WHAT TO WORK ON >> Please repeat exactly the lines below from the one containing "camera: 50 degrees right, 0 degrees up" down to the one containing "625, 101, 77", both included, and nothing else.
[[ MATERIAL SUPPLIED open ]]
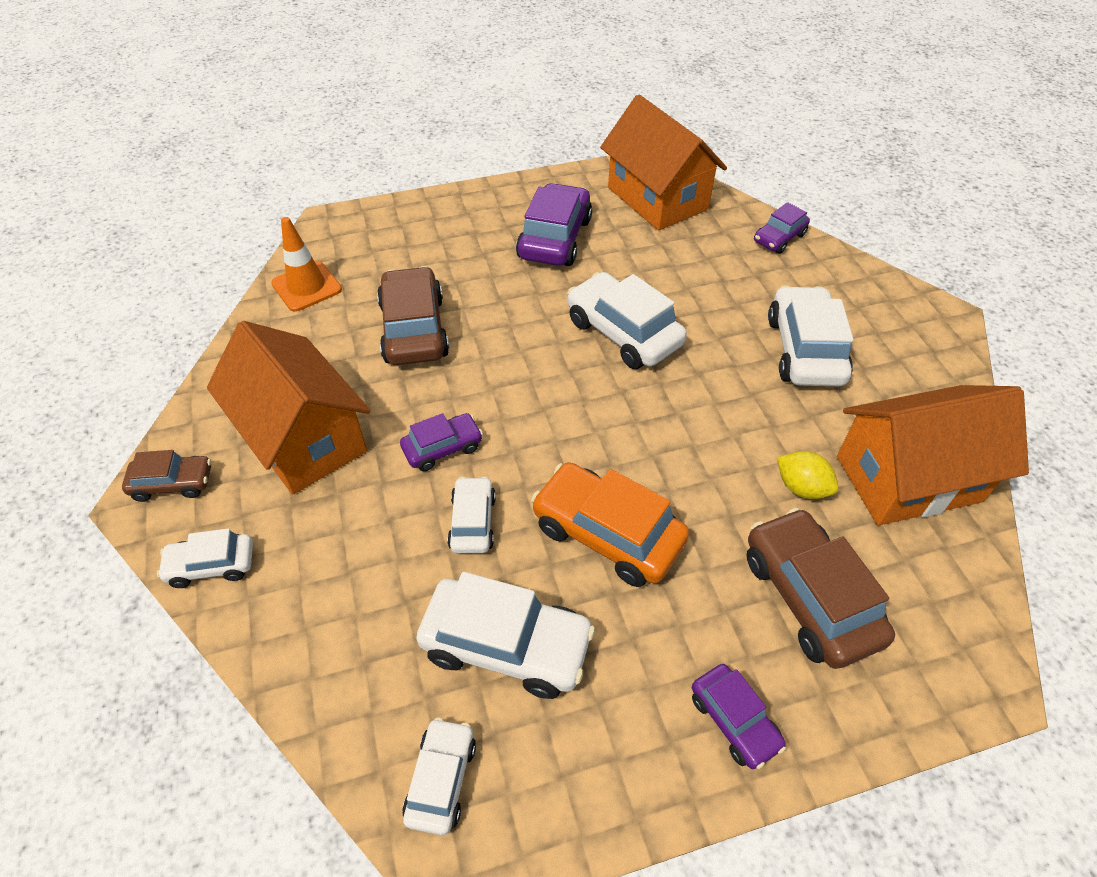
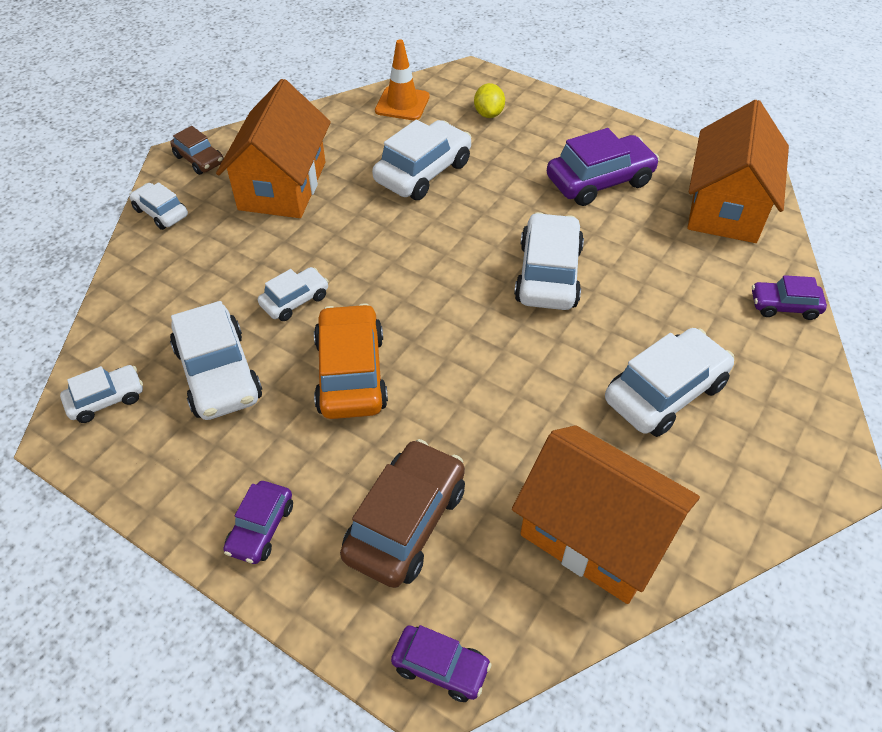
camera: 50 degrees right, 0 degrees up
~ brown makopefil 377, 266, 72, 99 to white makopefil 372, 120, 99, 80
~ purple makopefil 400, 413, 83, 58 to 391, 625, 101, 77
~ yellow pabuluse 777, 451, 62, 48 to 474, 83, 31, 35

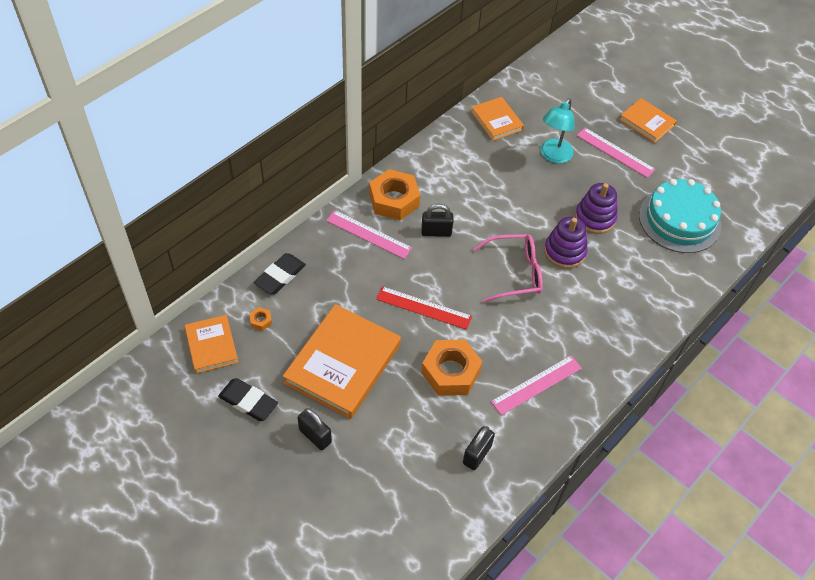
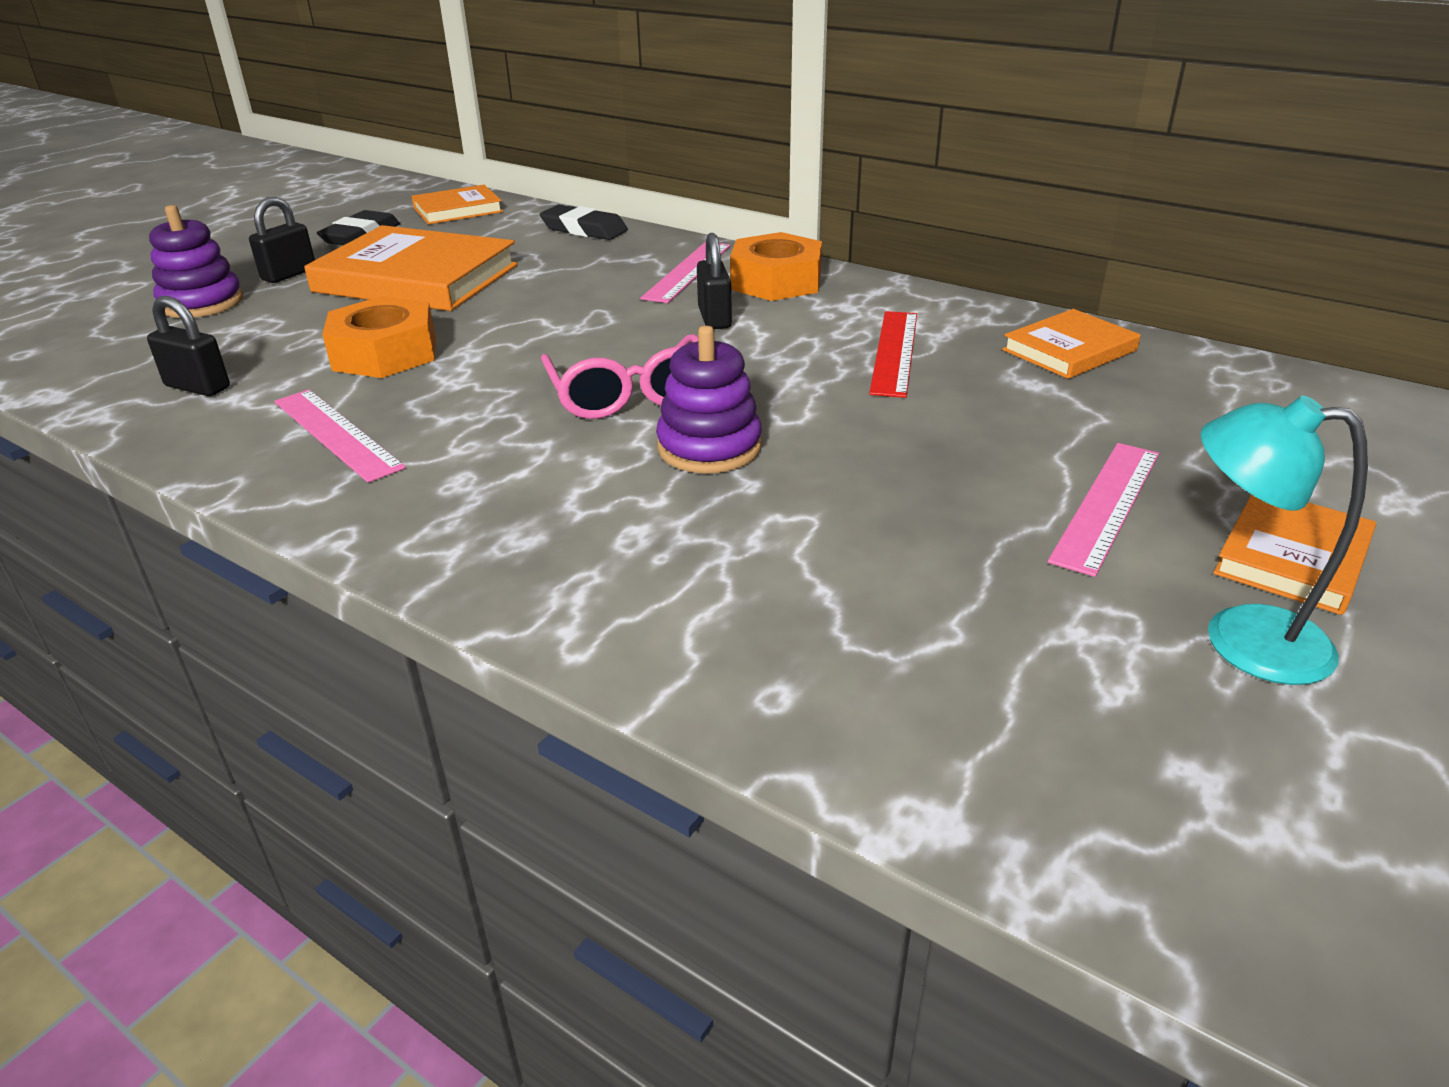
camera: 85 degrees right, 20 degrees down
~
[[ MATERIAL SUPPLIED closed ]]
[[ MATERIAL SUPPLIED open ]]
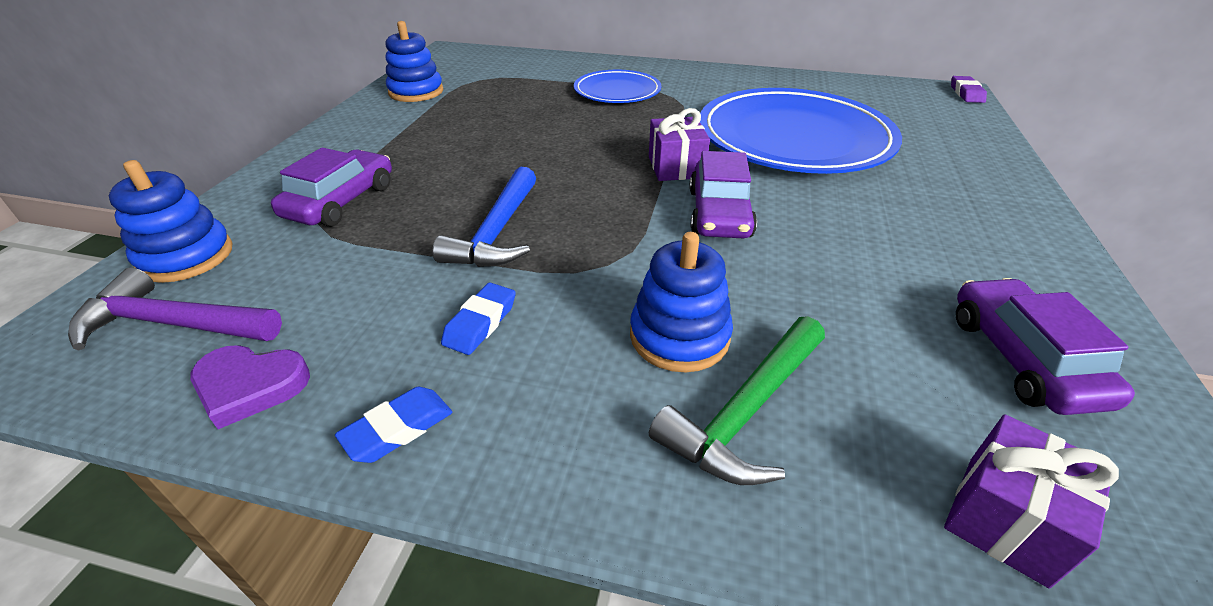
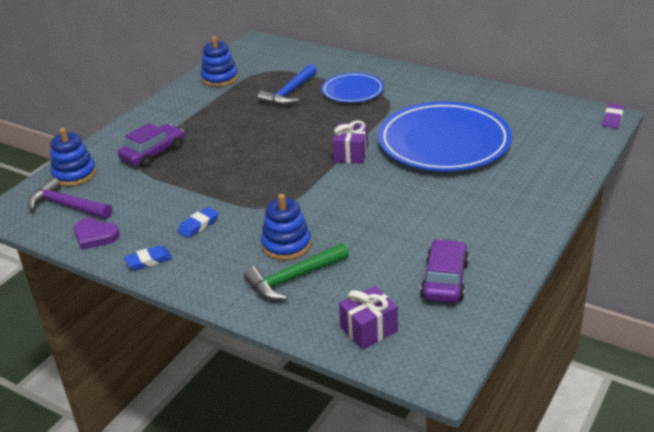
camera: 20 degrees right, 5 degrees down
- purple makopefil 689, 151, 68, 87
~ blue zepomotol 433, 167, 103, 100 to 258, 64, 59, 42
[[ MATERIAL SUPPLIED closed ]]
[[ MATERIAL SUPPLIED open ]]
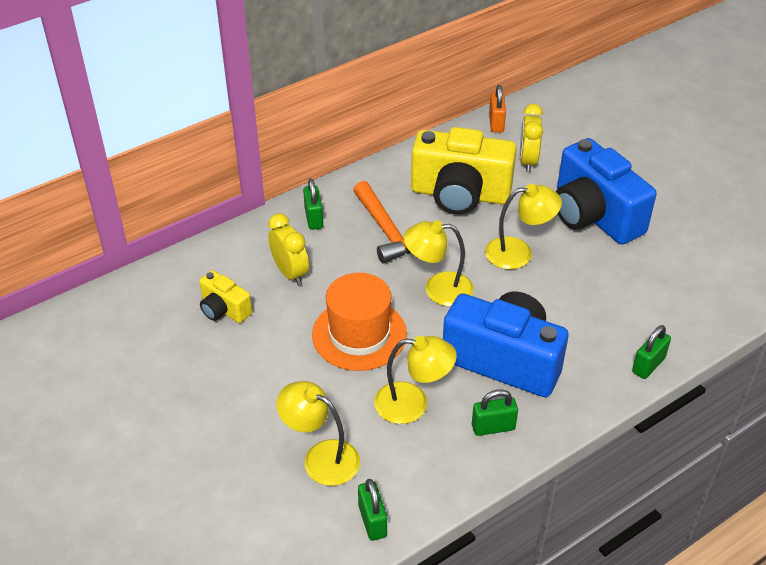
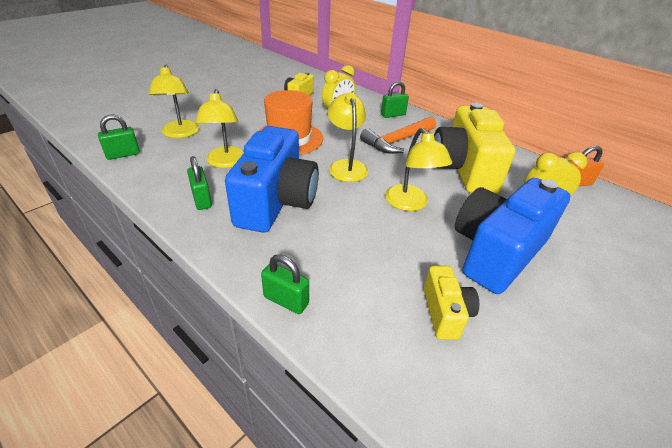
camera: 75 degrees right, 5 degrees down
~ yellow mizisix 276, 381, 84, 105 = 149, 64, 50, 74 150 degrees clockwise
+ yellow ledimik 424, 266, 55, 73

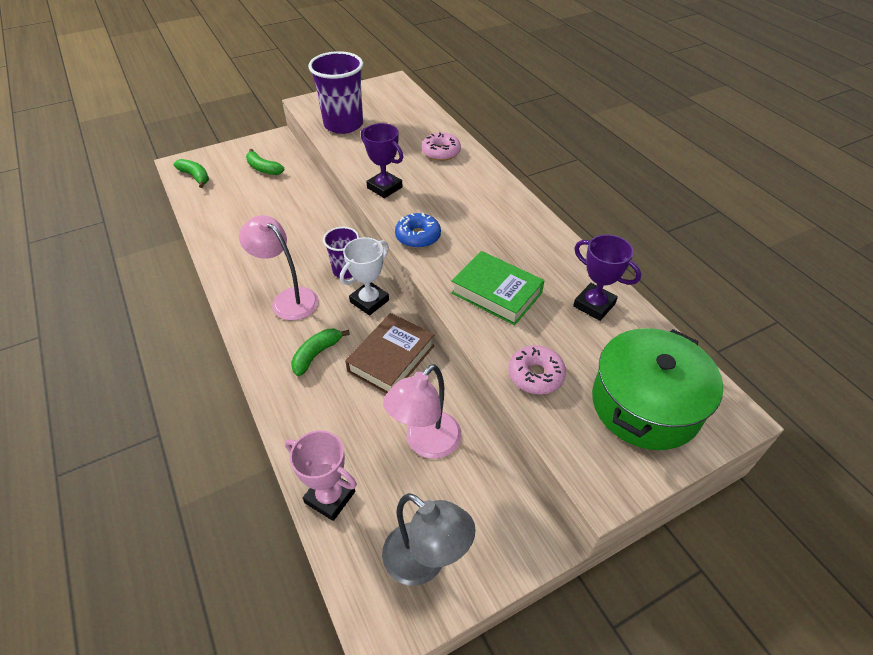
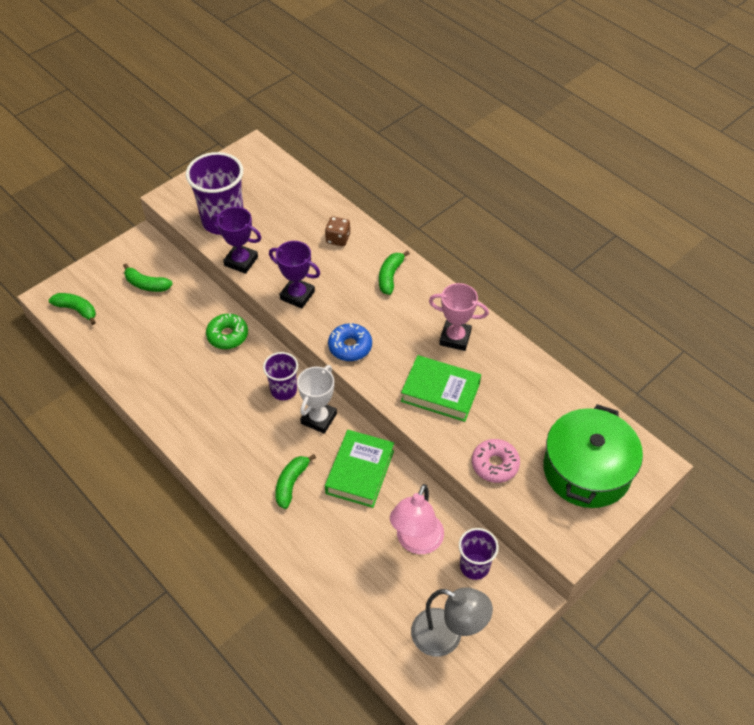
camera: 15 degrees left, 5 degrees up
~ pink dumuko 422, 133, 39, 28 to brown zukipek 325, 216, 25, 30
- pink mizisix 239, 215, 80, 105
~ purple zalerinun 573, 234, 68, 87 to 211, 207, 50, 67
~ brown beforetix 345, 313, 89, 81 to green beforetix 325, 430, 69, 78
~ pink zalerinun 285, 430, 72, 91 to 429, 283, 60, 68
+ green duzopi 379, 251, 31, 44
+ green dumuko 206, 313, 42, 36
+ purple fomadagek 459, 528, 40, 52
[[ MATERIAL SUPPLIED closed ]]
RESPONSE >>
camera: 50 degrees right, 0 degrees up
~ brown makopefil 377, 266, 72, 99 to white makopefil 372, 120, 99, 80
~ purple makopefil 400, 413, 83, 58 to 391, 625, 101, 77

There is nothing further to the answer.